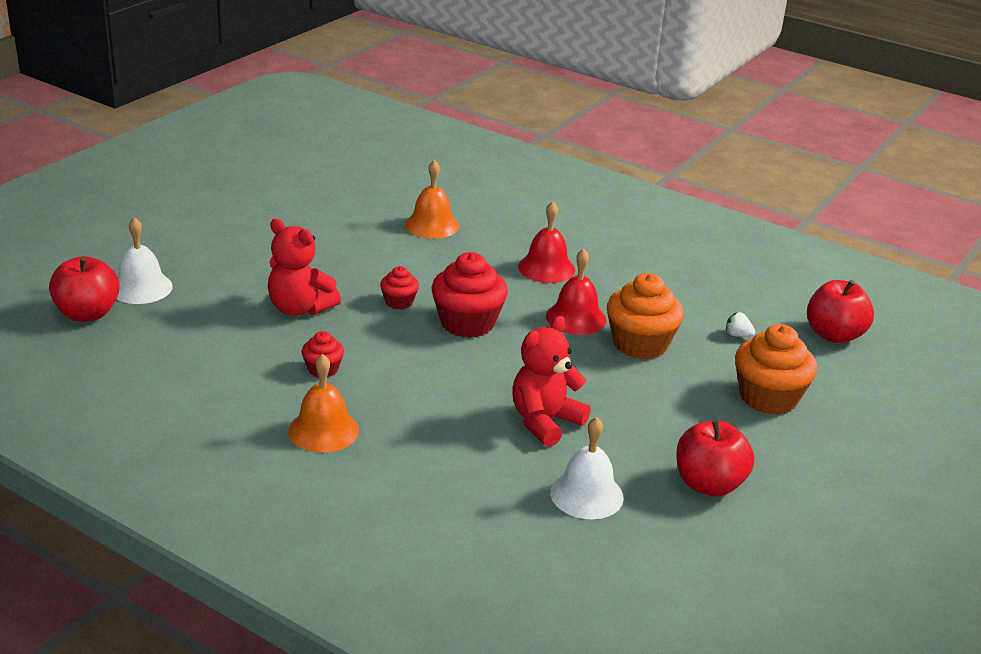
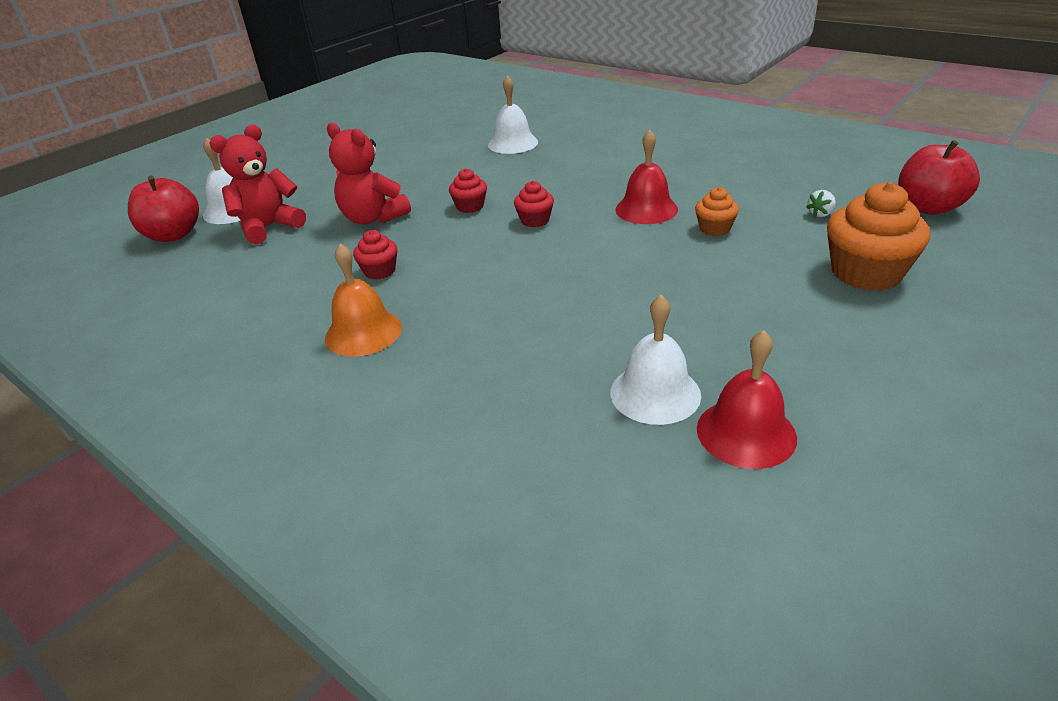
camera: 10 degrees right, 5 degrees up
(432, 225) = (513, 143): orange bell -> white bell
(467, 323) = (535, 220): red cupcake -> red cupcake, size x0.52
(545, 422) = (608, 311): red teddy bear -> red teddy bear (268, 227)
(546, 268) = (618, 169): red bell -> red bell (746, 432)
(640, 344) = (714, 228): orange cupcake -> orange cupcake, size x0.52
(709, 484) = (808, 375): red apple -> none
(737, 335) = (820, 214): white strawberry -> white strawberry turned 75 degrees counterclockwise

What this task involves — Copy whichever lines above contain the string "orange".

Expected answer —
(432, 225) = (513, 143): orange bell -> white bell
(640, 344) = (714, 228): orange cupcake -> orange cupcake, size x0.52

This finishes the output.